**Data for this task:**
----------
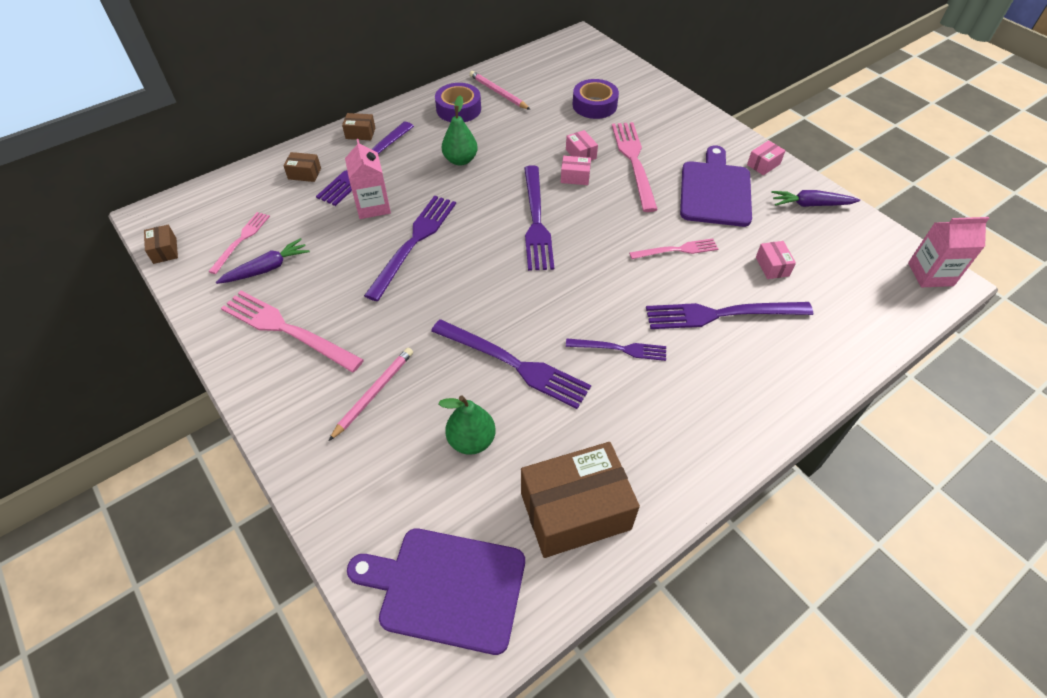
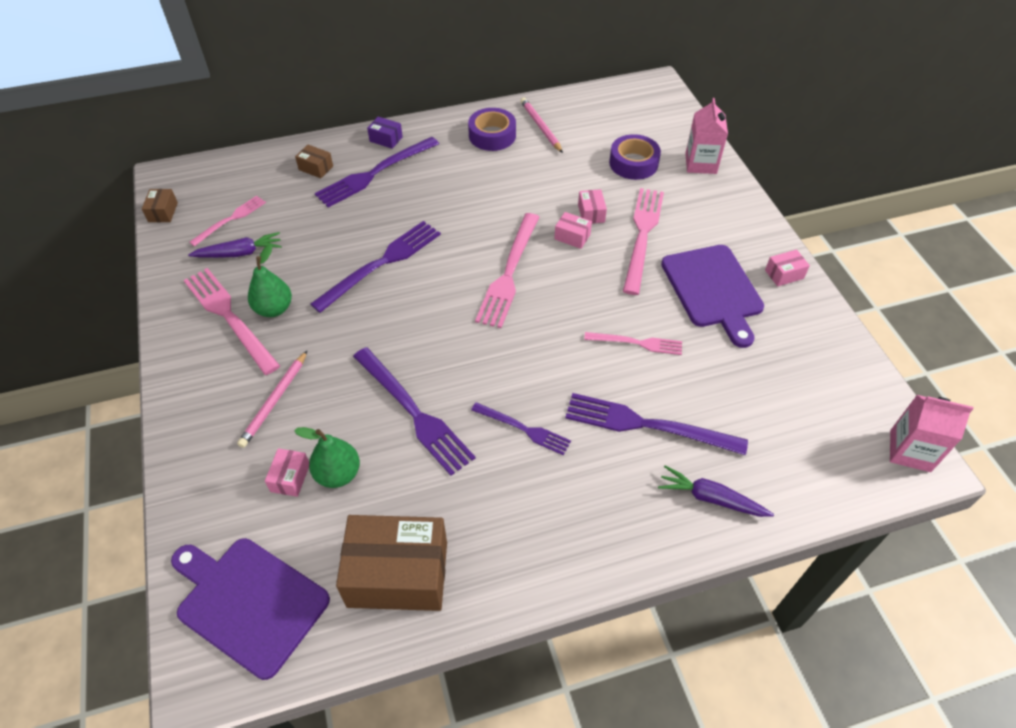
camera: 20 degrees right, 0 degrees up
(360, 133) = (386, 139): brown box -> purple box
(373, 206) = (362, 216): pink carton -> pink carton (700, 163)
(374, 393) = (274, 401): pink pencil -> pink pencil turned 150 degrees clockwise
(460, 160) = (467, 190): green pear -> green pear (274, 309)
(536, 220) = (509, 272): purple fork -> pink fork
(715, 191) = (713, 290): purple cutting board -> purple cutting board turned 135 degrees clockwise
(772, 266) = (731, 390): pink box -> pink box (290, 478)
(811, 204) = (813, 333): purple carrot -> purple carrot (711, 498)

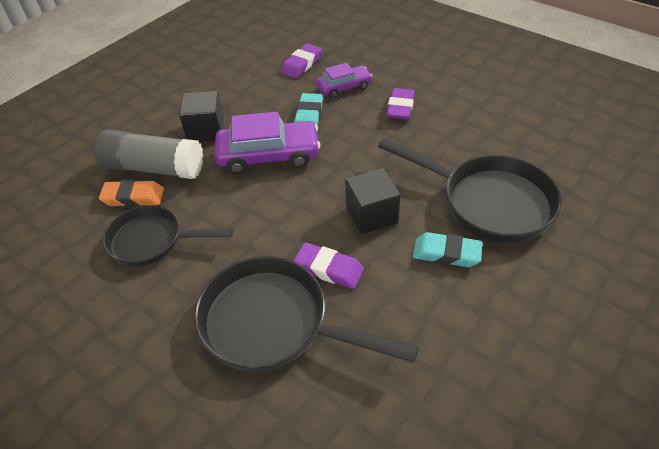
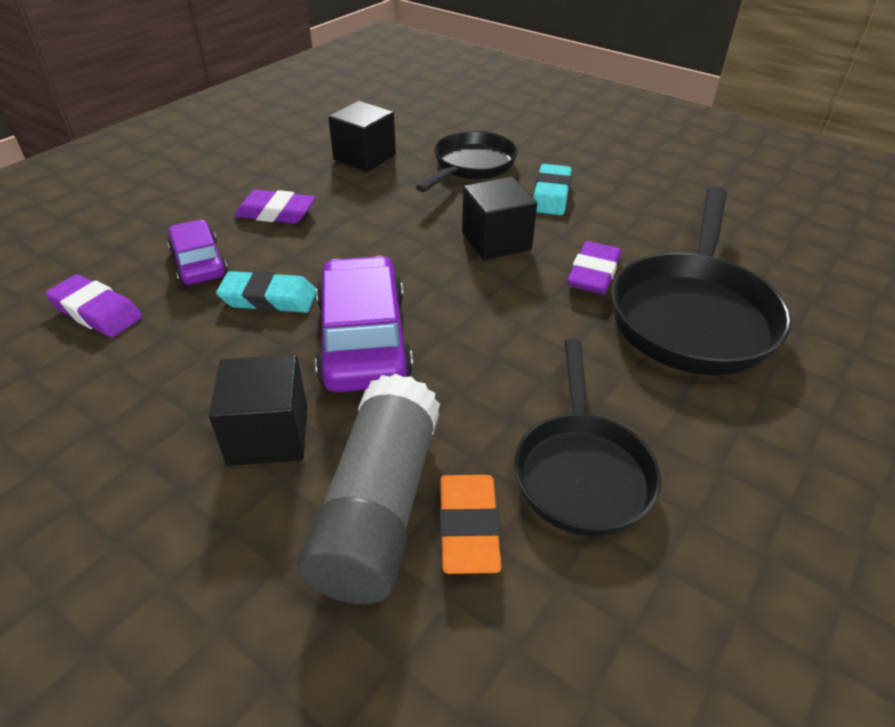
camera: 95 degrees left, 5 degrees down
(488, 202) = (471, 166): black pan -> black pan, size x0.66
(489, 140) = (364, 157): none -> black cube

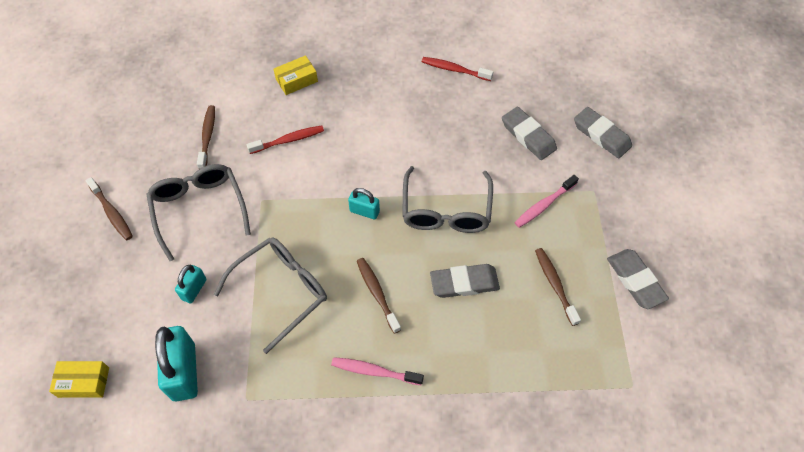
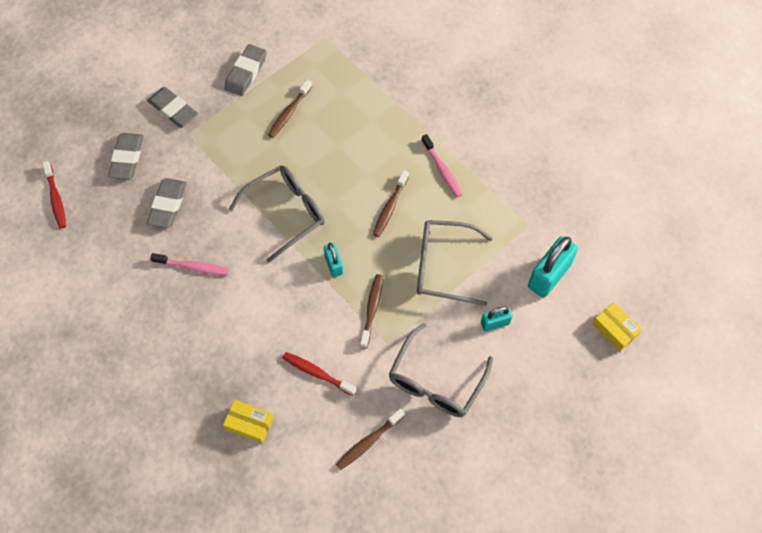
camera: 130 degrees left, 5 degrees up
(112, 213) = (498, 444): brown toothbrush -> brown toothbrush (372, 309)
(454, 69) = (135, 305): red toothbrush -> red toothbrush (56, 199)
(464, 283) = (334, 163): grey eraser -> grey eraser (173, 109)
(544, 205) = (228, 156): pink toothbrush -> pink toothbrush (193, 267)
----------
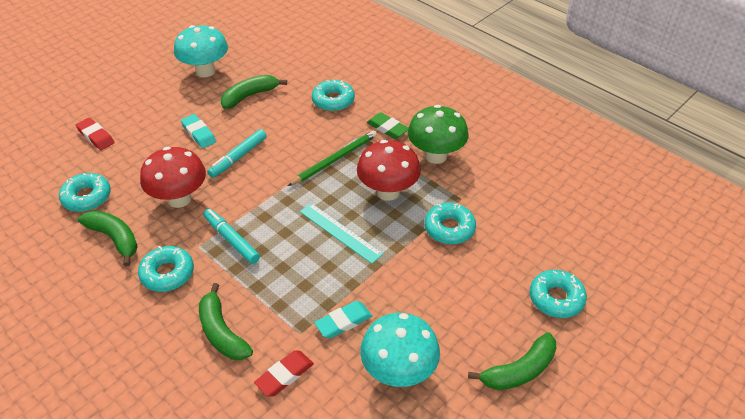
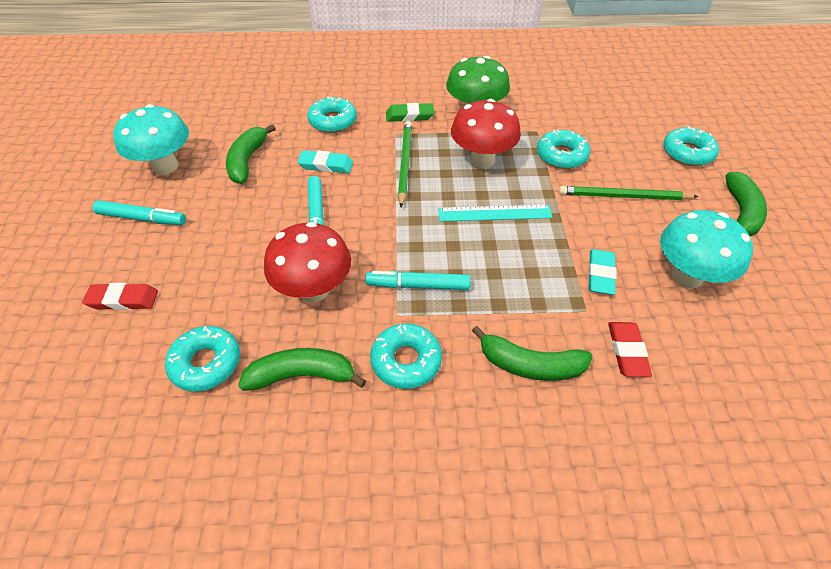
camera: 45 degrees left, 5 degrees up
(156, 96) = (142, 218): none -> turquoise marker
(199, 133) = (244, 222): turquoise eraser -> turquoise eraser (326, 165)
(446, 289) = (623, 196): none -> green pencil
----------
**Task requirements:**
If a line above contains the word "camera", list it.

**Final answer:**
camera: 20 degrees right, 0 degrees up
camera: 95 degrees left, 5 degrees down
camera: 130 degrees left, 5 degrees up
camera: 45 degrees left, 5 degrees up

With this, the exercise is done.